_What you will do_.
The line containing "M1: motor 12V" marks the start, and the last line of the records below marks the end. Print that run exactly and nothing else.
[[ Dataset excerpts, beginning ]]
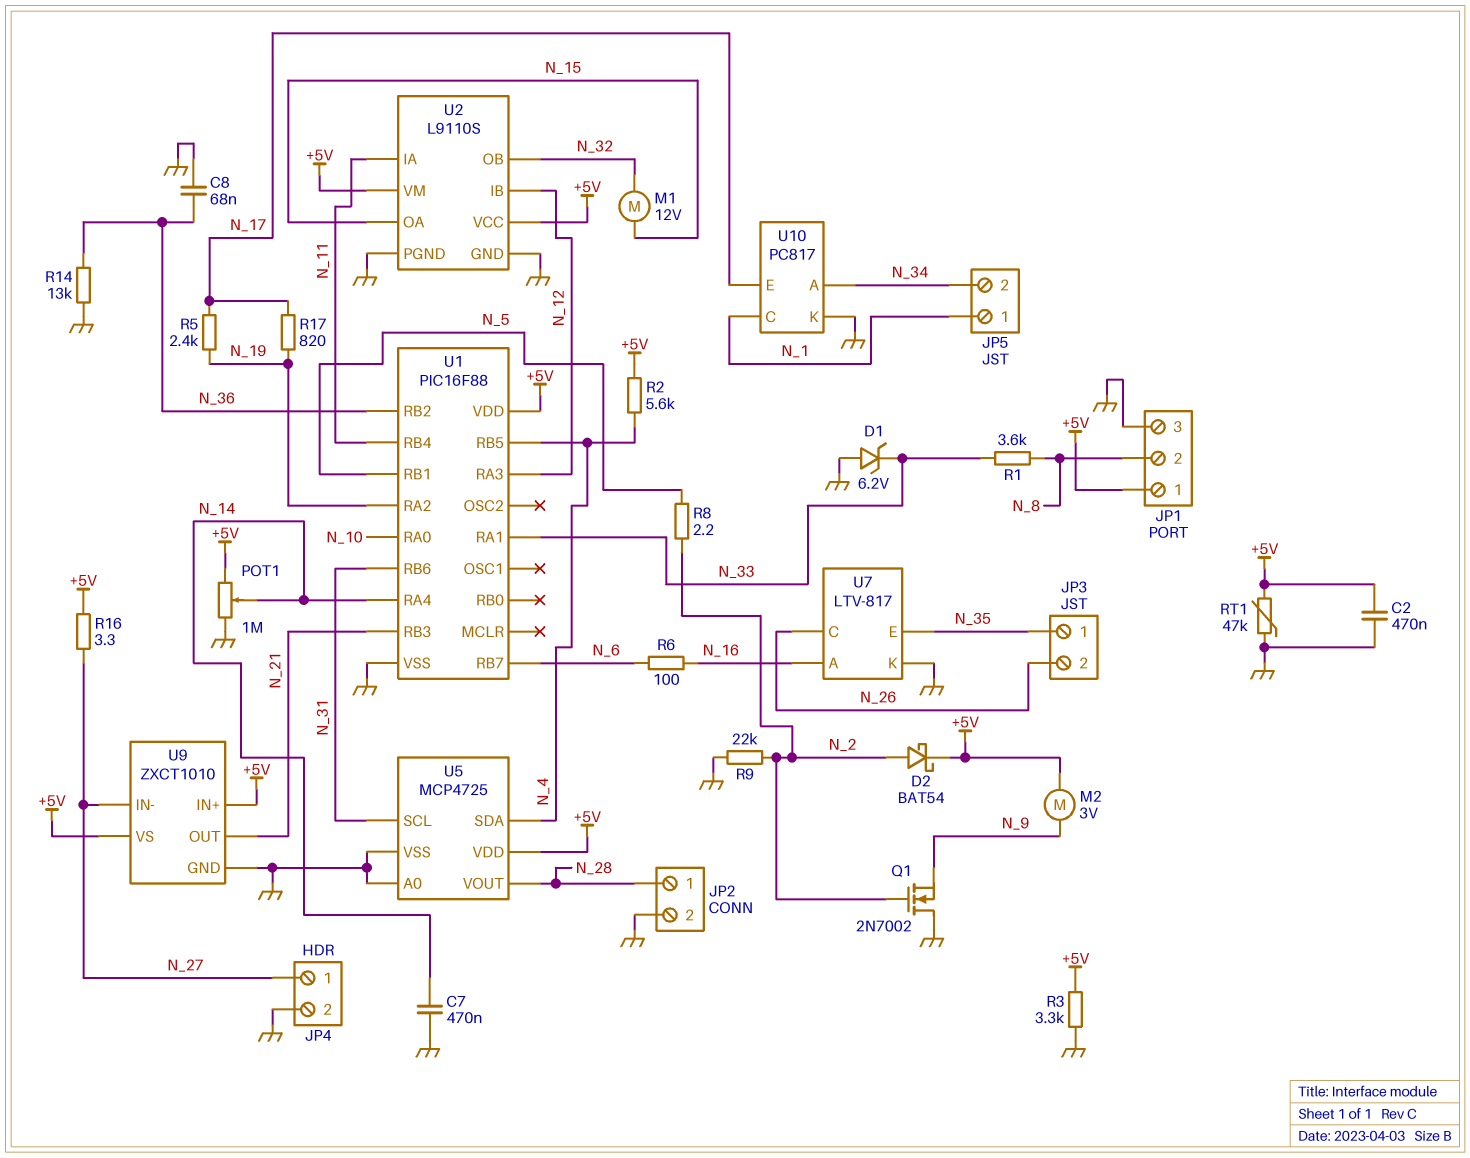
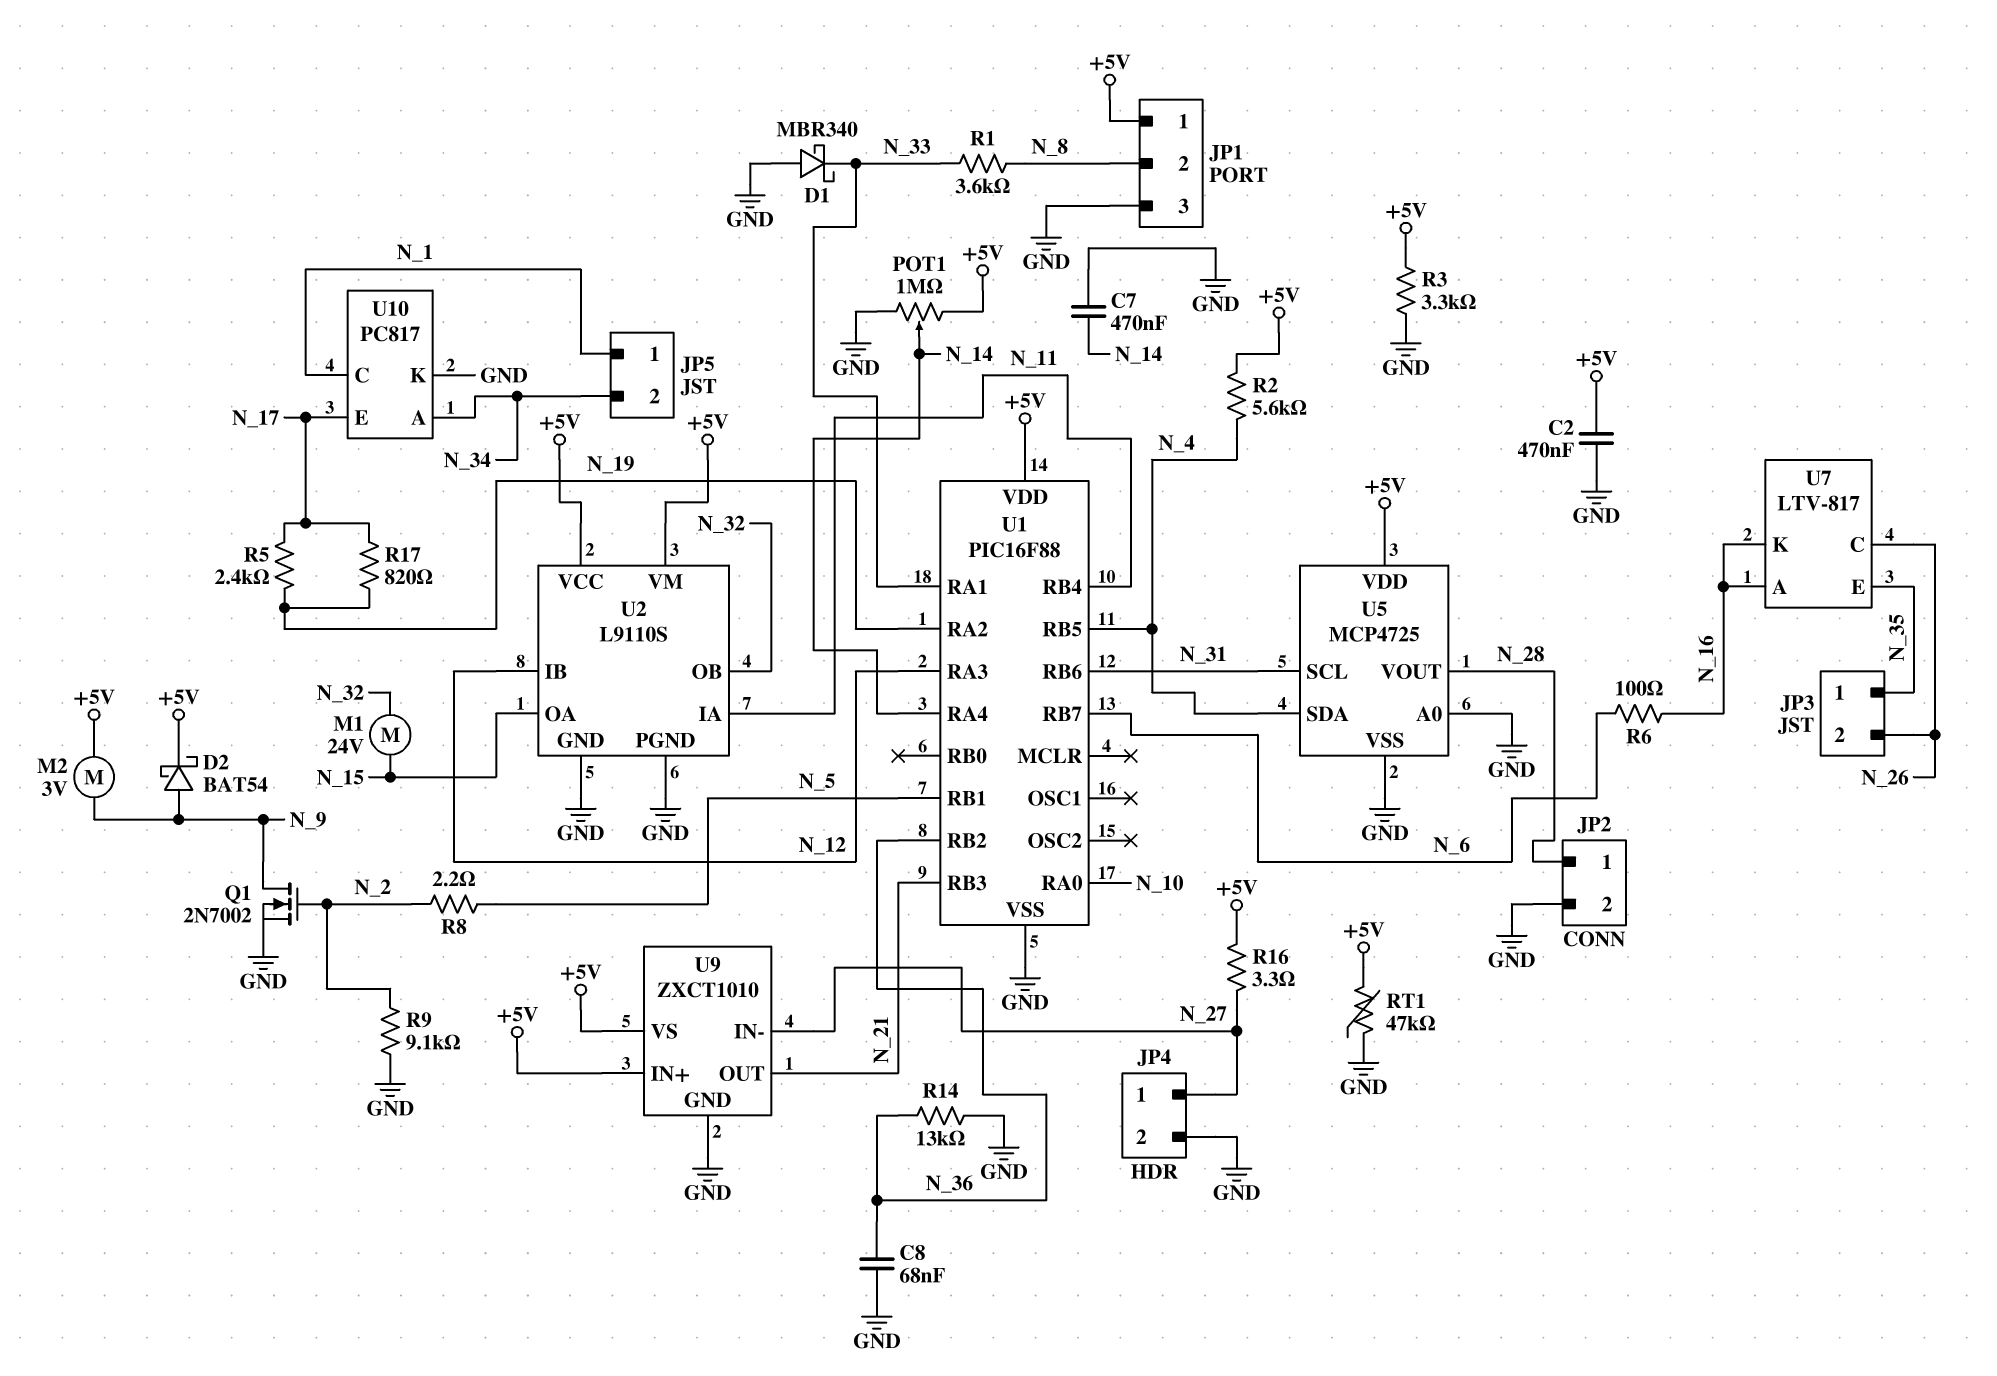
D1: zener 6.2V (A GND, K N_33) -> schottky MBR340 (A GND, K N_33)
D2: schottky BAT54 (A N_2, K +5V) -> schottky BAT54 (A N_9, K +5V)
M1: motor 12V (N_15, N_32) -> motor 24V (N_15, N_32)
Q1: NMOS 2N7002 (G N_2, D GND, S N_9) -> NMOS 2N7002 (G N_2, D N_9, S GND)
R9: 22k (GND, N_2) -> 9.1k (GND, N_2)
U7 pin K: GND -> N_16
[[ Dataset excerpts, end ]]
_Task answer_.
M1: motor 12V (N_15, N_32) -> motor 24V (N_15, N_32)
Q1: NMOS 2N7002 (G N_2, D GND, S N_9) -> NMOS 2N7002 (G N_2, D N_9, S GND)
R9: 22k (GND, N_2) -> 9.1k (GND, N_2)
U7 pin K: GND -> N_16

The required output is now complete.